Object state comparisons
+-------+

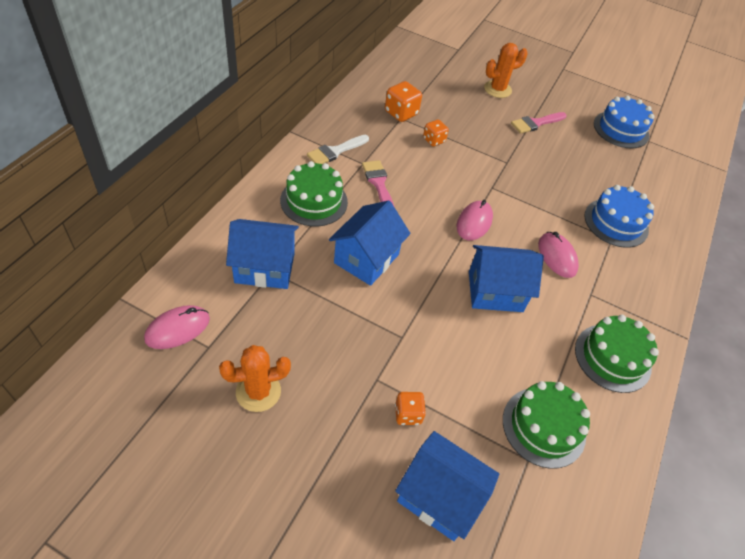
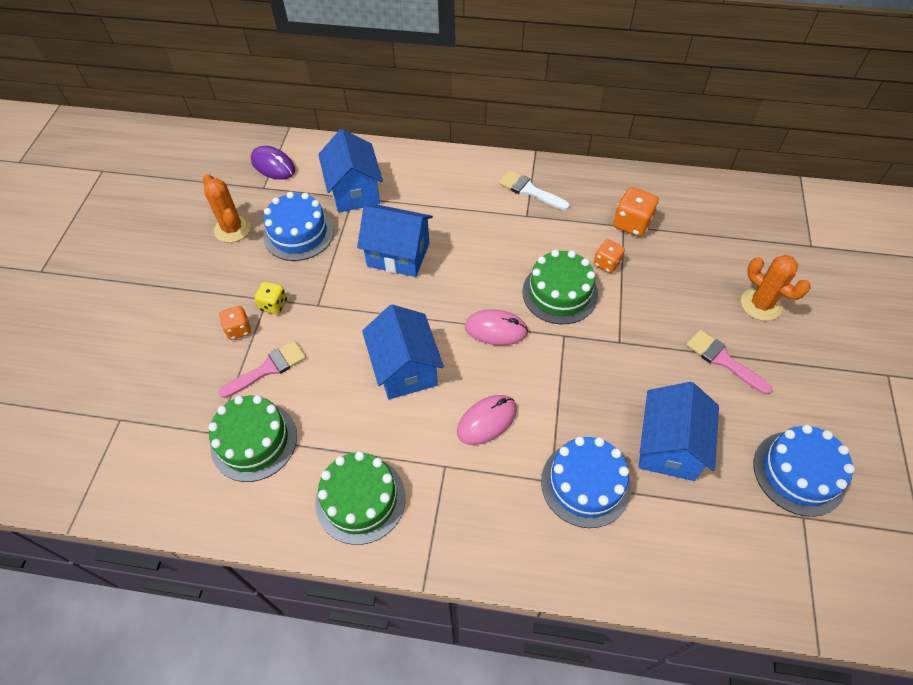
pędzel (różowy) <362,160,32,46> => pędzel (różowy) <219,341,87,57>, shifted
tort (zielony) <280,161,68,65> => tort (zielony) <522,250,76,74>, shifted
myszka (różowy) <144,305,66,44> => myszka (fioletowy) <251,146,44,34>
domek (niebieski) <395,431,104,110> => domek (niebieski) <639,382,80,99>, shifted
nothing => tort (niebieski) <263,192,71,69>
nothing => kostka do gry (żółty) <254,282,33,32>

+-------+

Your goal »
After locating the line that holds "tort (zielony) <280,161,68,65>", print it and each line after it through the end of the data, exactly as it stands.

Output of the task »
tort (zielony) <280,161,68,65> => tort (zielony) <522,250,76,74>, shifted
myszka (różowy) <144,305,66,44> => myszka (fioletowy) <251,146,44,34>
domek (niebieski) <395,431,104,110> => domek (niebieski) <639,382,80,99>, shifted
nothing => tort (niebieski) <263,192,71,69>
nothing => kostka do gry (żółty) <254,282,33,32>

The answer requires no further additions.